• **Work instructions**: Exact copies are required of the lines from the line containing "Show me where adipose tissue is." through the final line of the listing, both included, and of no other lines.

==== Recorded data

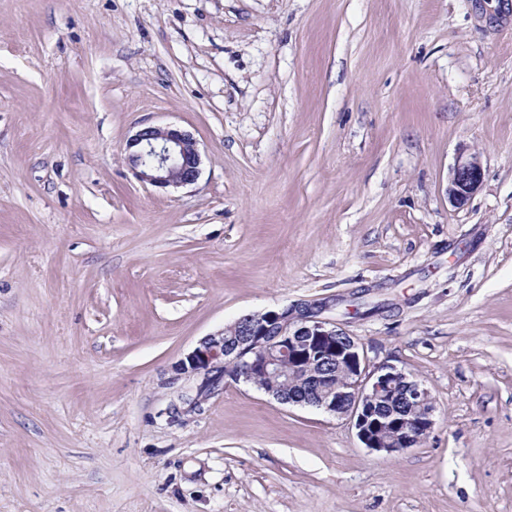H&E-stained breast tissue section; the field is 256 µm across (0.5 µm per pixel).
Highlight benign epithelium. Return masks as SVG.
I'll use <instances>...</instances> for the list:
<instances>
[{
    "mask_svg": "<svg viewBox=\"0 0 512 512\" xmlns=\"http://www.w3.org/2000/svg\"><path fill=\"white\" fill-rule=\"evenodd\" d=\"M127 150L143 183L179 188L198 179L200 151L186 131L147 126L128 140ZM483 177L478 153L459 148L448 175V203L465 206ZM335 310L334 303L305 300L242 316L203 338L177 369L201 379V390L227 376L282 403L344 418L372 452L418 447L434 426L430 392L392 364H372L364 345L340 327Z\"/></svg>",
    "mask_w": 512,
    "mask_h": 512,
    "instance_id": "7a95c632",
    "label": "benign epithelium"
}]
</instances>
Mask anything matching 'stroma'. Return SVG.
<instances>
[{
	"label": "stroma",
	"mask_w": 512,
	"mask_h": 512,
	"mask_svg": "<svg viewBox=\"0 0 512 512\" xmlns=\"http://www.w3.org/2000/svg\"><path fill=\"white\" fill-rule=\"evenodd\" d=\"M169 124L164 190L126 145ZM324 298L431 392L423 445L190 405L204 336ZM0 512H512V0H0ZM129 163L143 183L179 188L198 179L200 151L194 137L178 128L147 126L127 142ZM484 172L478 153L461 147L448 175V203L455 209L466 205L483 182Z\"/></svg>",
	"instance_id": "obj_1"
}]
</instances>
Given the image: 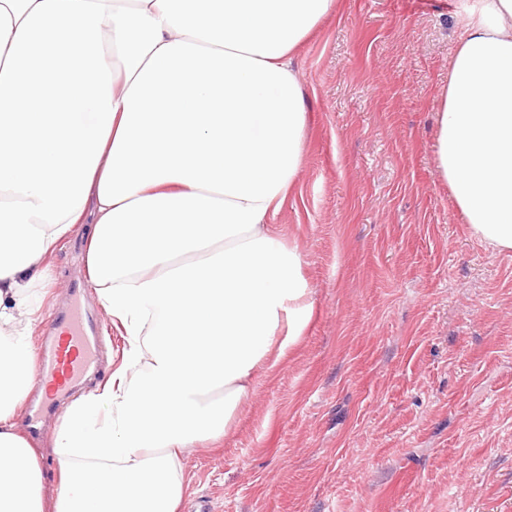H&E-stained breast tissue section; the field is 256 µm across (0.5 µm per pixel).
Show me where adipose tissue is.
<instances>
[{
    "label": "adipose tissue",
    "mask_w": 512,
    "mask_h": 512,
    "mask_svg": "<svg viewBox=\"0 0 512 512\" xmlns=\"http://www.w3.org/2000/svg\"><path fill=\"white\" fill-rule=\"evenodd\" d=\"M336 0H0V512H177L180 457L226 436L312 315L274 217L303 155L291 66ZM437 171L470 233L512 251V0H457ZM126 339L50 442L16 428L53 260Z\"/></svg>",
    "instance_id": "1"
}]
</instances>
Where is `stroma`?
<instances>
[{
	"label": "stroma",
	"instance_id": "stroma-1",
	"mask_svg": "<svg viewBox=\"0 0 512 512\" xmlns=\"http://www.w3.org/2000/svg\"><path fill=\"white\" fill-rule=\"evenodd\" d=\"M455 0H337L296 50L310 112L276 215L313 314L221 447L181 456V512H512V251L437 172ZM54 259L46 316L84 277Z\"/></svg>",
	"mask_w": 512,
	"mask_h": 512
}]
</instances>
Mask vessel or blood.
I'll list each match as a JSON object with an SVG mask.
<instances>
[{
  "instance_id": "1",
  "label": "vessel or blood",
  "mask_w": 512,
  "mask_h": 512,
  "mask_svg": "<svg viewBox=\"0 0 512 512\" xmlns=\"http://www.w3.org/2000/svg\"><path fill=\"white\" fill-rule=\"evenodd\" d=\"M100 325V318L85 313L80 290H73L70 303L56 312L44 333L38 379L45 393L31 408V424L58 410L80 379L98 374Z\"/></svg>"
}]
</instances>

========

• **Task response**:
Show me where adipose tissue is.
<instances>
[{
    "label": "adipose tissue",
    "mask_w": 512,
    "mask_h": 512,
    "mask_svg": "<svg viewBox=\"0 0 512 512\" xmlns=\"http://www.w3.org/2000/svg\"><path fill=\"white\" fill-rule=\"evenodd\" d=\"M336 0H0V512H177L180 457L226 436L312 315L274 217L303 155L291 66ZM437 171L470 233L512 251V0H457ZM126 339L50 442L16 428L53 260Z\"/></svg>",
    "instance_id": "1"
}]
</instances>
Where is `stroma`?
<instances>
[{
	"label": "stroma",
	"instance_id": "stroma-1",
	"mask_svg": "<svg viewBox=\"0 0 512 512\" xmlns=\"http://www.w3.org/2000/svg\"><path fill=\"white\" fill-rule=\"evenodd\" d=\"M455 0H337L296 50L310 112L276 215L313 314L221 447L181 456V512H512V251L437 172ZM54 259L46 316L84 277Z\"/></svg>",
	"mask_w": 512,
	"mask_h": 512
}]
</instances>
Mask vessel or blood.
I'll list each match as a JSON object with an SVG mask.
<instances>
[{
  "instance_id": "1",
  "label": "vessel or blood",
  "mask_w": 512,
  "mask_h": 512,
  "mask_svg": "<svg viewBox=\"0 0 512 512\" xmlns=\"http://www.w3.org/2000/svg\"><path fill=\"white\" fill-rule=\"evenodd\" d=\"M100 325V318L85 313L80 290H73L70 303L56 312L44 333L38 379L45 393L31 408V424L58 410L80 379L98 374Z\"/></svg>"
}]
</instances>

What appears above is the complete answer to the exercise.